* **Entries supplied**
○ ○ ○ ○ ○

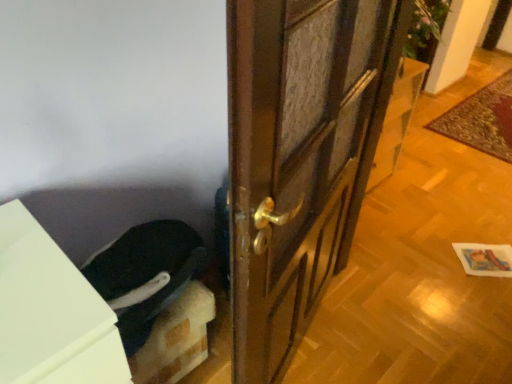
Question: Are carpeted mat at right and brown wooden door at center beside each other?

Choices:
 (A) yes
 (B) no

Answer: (B)

Question: Considering the relative positions of carpeted mat at right and brown wooden door at center in the image provided, is carpeted mat at right behind brown wooden door at center?

Choices:
 (A) yes
 (B) no

Answer: (A)

Question: Considering the relative sizes of carpeted mat at right and brown wooden door at center in the image provided, is carpeted mat at right wider than brown wooden door at center?

Choices:
 (A) yes
 (B) no

Answer: (B)

Question: Is carpeted mat at right smaller than brown wooden door at center?

Choices:
 (A) no
 (B) yes

Answer: (B)

Question: Is carpeted mat at right shorter than brown wooden door at center?

Choices:
 (A) no
 (B) yes

Answer: (A)

Question: Is carpeted mat at right at the left side of brown wooden door at center?

Choices:
 (A) yes
 (B) no

Answer: (B)

Question: From a real-world perspective, is dark blue fabric at lower left physically above white matte cabinet at lower left?

Choices:
 (A) yes
 (B) no

Answer: (A)

Question: From the image's perspective, is dark blue fabric at lower left on white matte cabinet at lower left?

Choices:
 (A) yes
 (B) no

Answer: (A)

Question: From the image's perspective, is dark blue fabric at lower left located beneath white matte cabinet at lower left?

Choices:
 (A) yes
 (B) no

Answer: (B)

Question: Can you confirm if dark blue fabric at lower left is wider than white matte cabinet at lower left?

Choices:
 (A) no
 (B) yes

Answer: (A)

Question: Considering the relative sizes of dark blue fabric at lower left and white matte cabinet at lower left in the image provided, is dark blue fabric at lower left thinner than white matte cabinet at lower left?

Choices:
 (A) yes
 (B) no

Answer: (A)

Question: Is the surface of dark blue fabric at lower left in direct contact with white matte cabinet at lower left?

Choices:
 (A) yes
 (B) no

Answer: (B)

Question: Is brown wooden door at center further to camera compared to dark blue fabric at lower left?

Choices:
 (A) yes
 (B) no

Answer: (A)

○ ○ ○ ○ ○

Please recast all the items above as a Markdown table with the columns Row and Text, one numbered row per line and no rows for blank lines. Leave the pictures out.

| Row | Text |
|---|---|
| 1 | Question: Are carpeted mat at right and brown wooden door at center beside each other? |
| 2 | Choices: |
| 3 |  (A) yes |
| 4 |  (B) no |
| 5 | Answer: (B) |
| 6 | Question: Considering the relative positions of carpeted mat at right and brown wooden door at center in the image provided, is carpeted mat at right behind brown wooden door at center? |
| 7 | Choices: |
| 8 |  (A) yes |
| 9 |  (B) no |
| 10 | Answer: (A) |
| 11 | Question: Considering the relative sizes of carpeted mat at right and brown wooden door at center in the image provided, is carpeted mat at right wider than brown wooden door at center? |
| 12 | Choices: |
| 13 |  (A) yes |
| 14 |  (B) no |
| 15 | Answer: (B) |
| 16 | Question: Is carpeted mat at right smaller than brown wooden door at center? |
| 17 | Choices: |
| 18 |  (A) no |
| 19 |  (B) yes |
| 20 | Answer: (B) |
| 21 | Question: Is carpeted mat at right shorter than brown wooden door at center? |
| 22 | Choices: |
| 23 |  (A) no |
| 24 |  (B) yes |
| 25 | Answer: (A) |
| 26 | Question: Is carpeted mat at right at the left side of brown wooden door at center? |
| 27 | Choices: |
| 28 |  (A) yes |
| 29 |  (B) no |
| 30 | Answer: (B) |
| 31 | Question: From a real-world perspective, is dark blue fabric at lower left physically above white matte cabinet at lower left? |
| 32 | Choices: |
| 33 |  (A) yes |
| 34 |  (B) no |
| 35 | Answer: (A) |
| 36 | Question: From the image's perspective, is dark blue fabric at lower left on white matte cabinet at lower left? |
| 37 | Choices: |
| 38 |  (A) yes |
| 39 |  (B) no |
| 40 | Answer: (A) |
| 41 | Question: From the image's perspective, is dark blue fabric at lower left located beneath white matte cabinet at lower left? |
| 42 | Choices: |
| 43 |  (A) yes |
| 44 |  (B) no |
| 45 | Answer: (B) |
| 46 | Question: Can you confirm if dark blue fabric at lower left is wider than white matte cabinet at lower left? |
| 47 | Choices: |
| 48 |  (A) no |
| 49 |  (B) yes |
| 50 | Answer: (A) |
| 51 | Question: Considering the relative sizes of dark blue fabric at lower left and white matte cabinet at lower left in the image provided, is dark blue fabric at lower left thinner than white matte cabinet at lower left? |
| 52 | Choices: |
| 53 |  (A) yes |
| 54 |  (B) no |
| 55 | Answer: (A) |
| 56 | Question: Is the surface of dark blue fabric at lower left in direct contact with white matte cabinet at lower left? |
| 57 | Choices: |
| 58 |  (A) yes |
| 59 |  (B) no |
| 60 | Answer: (B) |
| 61 | Question: Is brown wooden door at center further to camera compared to dark blue fabric at lower left? |
| 62 | Choices: |
| 63 |  (A) yes |
| 64 |  (B) no |
| 65 | Answer: (A) |